## WHAT IS REQUIRED
Word for word, transcribe the data below from the line with "RELAY3 pin VCC: 5V -> VIN" to the line with "BUZZER3 pin VCC: none -> 3V3", keeping both of those lines.

BEGIN

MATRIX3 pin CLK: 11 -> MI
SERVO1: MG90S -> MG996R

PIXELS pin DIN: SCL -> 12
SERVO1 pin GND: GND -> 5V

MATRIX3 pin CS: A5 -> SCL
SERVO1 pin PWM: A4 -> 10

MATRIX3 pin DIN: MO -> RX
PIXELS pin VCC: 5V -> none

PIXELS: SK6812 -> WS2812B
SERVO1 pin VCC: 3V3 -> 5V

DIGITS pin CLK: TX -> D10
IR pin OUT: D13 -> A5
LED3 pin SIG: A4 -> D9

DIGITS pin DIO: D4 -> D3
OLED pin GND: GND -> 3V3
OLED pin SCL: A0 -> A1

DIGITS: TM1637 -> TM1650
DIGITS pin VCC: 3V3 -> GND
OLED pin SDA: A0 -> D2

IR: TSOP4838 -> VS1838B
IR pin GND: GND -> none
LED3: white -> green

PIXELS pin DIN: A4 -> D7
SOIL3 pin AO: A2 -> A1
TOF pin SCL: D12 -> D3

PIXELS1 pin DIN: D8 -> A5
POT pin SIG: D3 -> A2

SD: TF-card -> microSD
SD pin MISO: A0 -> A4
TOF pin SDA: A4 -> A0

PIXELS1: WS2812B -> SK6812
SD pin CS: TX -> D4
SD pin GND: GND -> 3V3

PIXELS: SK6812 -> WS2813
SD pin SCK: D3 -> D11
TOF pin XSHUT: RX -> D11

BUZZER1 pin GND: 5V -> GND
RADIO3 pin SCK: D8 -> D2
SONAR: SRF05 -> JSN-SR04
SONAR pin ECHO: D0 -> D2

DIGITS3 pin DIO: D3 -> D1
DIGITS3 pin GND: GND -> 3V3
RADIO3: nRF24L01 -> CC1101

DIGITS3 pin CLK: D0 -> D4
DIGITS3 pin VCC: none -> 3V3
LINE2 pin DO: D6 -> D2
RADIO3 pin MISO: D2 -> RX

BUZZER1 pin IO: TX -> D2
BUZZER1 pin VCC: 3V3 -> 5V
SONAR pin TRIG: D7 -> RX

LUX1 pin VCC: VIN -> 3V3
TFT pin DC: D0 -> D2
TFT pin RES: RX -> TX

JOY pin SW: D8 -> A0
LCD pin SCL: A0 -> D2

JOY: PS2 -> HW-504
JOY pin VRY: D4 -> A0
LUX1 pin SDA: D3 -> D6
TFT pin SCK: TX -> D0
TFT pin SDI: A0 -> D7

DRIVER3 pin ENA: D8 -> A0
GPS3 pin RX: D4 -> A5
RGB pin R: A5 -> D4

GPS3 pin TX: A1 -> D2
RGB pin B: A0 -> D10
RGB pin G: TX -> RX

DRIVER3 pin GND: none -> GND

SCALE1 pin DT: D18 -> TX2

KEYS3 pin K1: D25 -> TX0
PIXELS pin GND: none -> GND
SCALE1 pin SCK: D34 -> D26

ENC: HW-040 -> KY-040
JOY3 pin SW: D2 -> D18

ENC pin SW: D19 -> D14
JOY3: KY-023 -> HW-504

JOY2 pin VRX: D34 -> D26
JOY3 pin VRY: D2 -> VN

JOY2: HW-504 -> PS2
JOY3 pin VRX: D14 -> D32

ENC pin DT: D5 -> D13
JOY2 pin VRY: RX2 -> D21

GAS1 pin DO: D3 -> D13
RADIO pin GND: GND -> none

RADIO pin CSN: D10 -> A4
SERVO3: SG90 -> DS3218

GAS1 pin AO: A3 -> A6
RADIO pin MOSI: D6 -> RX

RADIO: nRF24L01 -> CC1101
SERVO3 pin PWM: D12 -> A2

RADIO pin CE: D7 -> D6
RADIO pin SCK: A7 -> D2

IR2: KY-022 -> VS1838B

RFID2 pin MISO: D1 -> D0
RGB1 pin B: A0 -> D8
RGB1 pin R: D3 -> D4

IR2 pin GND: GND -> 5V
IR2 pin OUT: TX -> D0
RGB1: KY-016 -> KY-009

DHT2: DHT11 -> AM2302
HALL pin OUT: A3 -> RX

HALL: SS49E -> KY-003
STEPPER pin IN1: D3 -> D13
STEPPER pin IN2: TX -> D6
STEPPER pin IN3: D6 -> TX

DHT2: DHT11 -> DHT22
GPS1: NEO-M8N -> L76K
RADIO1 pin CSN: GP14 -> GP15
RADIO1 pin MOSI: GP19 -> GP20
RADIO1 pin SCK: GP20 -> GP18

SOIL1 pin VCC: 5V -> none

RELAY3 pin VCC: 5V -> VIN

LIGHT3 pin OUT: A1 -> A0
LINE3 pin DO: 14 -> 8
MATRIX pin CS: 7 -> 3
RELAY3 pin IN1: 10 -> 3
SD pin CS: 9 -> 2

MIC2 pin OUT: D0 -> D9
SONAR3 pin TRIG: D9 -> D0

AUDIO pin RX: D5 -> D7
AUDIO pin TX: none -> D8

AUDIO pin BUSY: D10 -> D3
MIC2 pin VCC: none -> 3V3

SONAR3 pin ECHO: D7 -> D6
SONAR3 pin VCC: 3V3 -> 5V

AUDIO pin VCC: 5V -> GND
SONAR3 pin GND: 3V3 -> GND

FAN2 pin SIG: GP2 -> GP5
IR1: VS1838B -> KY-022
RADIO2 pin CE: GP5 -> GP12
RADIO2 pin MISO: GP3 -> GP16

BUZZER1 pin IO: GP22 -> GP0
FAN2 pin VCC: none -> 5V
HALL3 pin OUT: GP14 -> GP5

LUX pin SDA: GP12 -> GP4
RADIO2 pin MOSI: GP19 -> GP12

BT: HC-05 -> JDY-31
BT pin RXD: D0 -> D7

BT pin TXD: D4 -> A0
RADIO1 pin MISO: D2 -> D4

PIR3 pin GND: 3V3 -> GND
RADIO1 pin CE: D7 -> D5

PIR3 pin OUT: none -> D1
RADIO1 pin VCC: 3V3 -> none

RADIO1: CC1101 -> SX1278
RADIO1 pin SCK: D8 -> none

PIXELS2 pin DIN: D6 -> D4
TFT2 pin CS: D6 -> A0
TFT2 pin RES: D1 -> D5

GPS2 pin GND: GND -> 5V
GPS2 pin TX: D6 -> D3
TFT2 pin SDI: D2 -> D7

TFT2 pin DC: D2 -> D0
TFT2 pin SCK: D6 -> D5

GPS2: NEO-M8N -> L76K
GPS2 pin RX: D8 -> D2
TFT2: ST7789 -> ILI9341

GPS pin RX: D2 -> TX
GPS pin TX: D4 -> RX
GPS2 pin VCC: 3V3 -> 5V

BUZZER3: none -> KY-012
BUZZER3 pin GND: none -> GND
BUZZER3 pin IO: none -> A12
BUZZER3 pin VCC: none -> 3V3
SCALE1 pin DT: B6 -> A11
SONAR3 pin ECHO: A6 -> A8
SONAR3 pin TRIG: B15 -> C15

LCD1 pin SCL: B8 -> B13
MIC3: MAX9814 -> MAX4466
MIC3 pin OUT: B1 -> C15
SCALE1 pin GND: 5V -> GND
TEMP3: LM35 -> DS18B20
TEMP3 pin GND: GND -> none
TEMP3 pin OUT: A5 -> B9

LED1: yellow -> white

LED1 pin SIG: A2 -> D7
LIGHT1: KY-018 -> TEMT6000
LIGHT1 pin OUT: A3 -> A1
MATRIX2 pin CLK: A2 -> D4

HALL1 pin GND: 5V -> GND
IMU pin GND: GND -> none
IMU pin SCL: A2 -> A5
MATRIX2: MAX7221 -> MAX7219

END

## OUTPUT OF THE TASK
RELAY3 pin VCC: 5V -> VIN

LIGHT3 pin OUT: A1 -> A0
LINE3 pin DO: 14 -> 8
MATRIX pin CS: 7 -> 3
RELAY3 pin IN1: 10 -> 3
SD pin CS: 9 -> 2

MIC2 pin OUT: D0 -> D9
SONAR3 pin TRIG: D9 -> D0

AUDIO pin RX: D5 -> D7
AUDIO pin TX: none -> D8

AUDIO pin BUSY: D10 -> D3
MIC2 pin VCC: none -> 3V3

SONAR3 pin ECHO: D7 -> D6
SONAR3 pin VCC: 3V3 -> 5V

AUDIO pin VCC: 5V -> GND
SONAR3 pin GND: 3V3 -> GND

FAN2 pin SIG: GP2 -> GP5
IR1: VS1838B -> KY-022
RADIO2 pin CE: GP5 -> GP12
RADIO2 pin MISO: GP3 -> GP16

BUZZER1 pin IO: GP22 -> GP0
FAN2 pin VCC: none -> 5V
HALL3 pin OUT: GP14 -> GP5

LUX pin SDA: GP12 -> GP4
RADIO2 pin MOSI: GP19 -> GP12

BT: HC-05 -> JDY-31
BT pin RXD: D0 -> D7

BT pin TXD: D4 -> A0
RADIO1 pin MISO: D2 -> D4

PIR3 pin GND: 3V3 -> GND
RADIO1 pin CE: D7 -> D5

PIR3 pin OUT: none -> D1
RADIO1 pin VCC: 3V3 -> none

RADIO1: CC1101 -> SX1278
RADIO1 pin SCK: D8 -> none

PIXELS2 pin DIN: D6 -> D4
TFT2 pin CS: D6 -> A0
TFT2 pin RES: D1 -> D5

GPS2 pin GND: GND -> 5V
GPS2 pin TX: D6 -> D3
TFT2 pin SDI: D2 -> D7

TFT2 pin DC: D2 -> D0
TFT2 pin SCK: D6 -> D5

GPS2: NEO-M8N -> L76K
GPS2 pin RX: D8 -> D2
TFT2: ST7789 -> ILI9341

GPS pin RX: D2 -> TX
GPS pin TX: D4 -> RX
GPS2 pin VCC: 3V3 -> 5V

BUZZER3: none -> KY-012
BUZZER3 pin GND: none -> GND
BUZZER3 pin IO: none -> A12
BUZZER3 pin VCC: none -> 3V3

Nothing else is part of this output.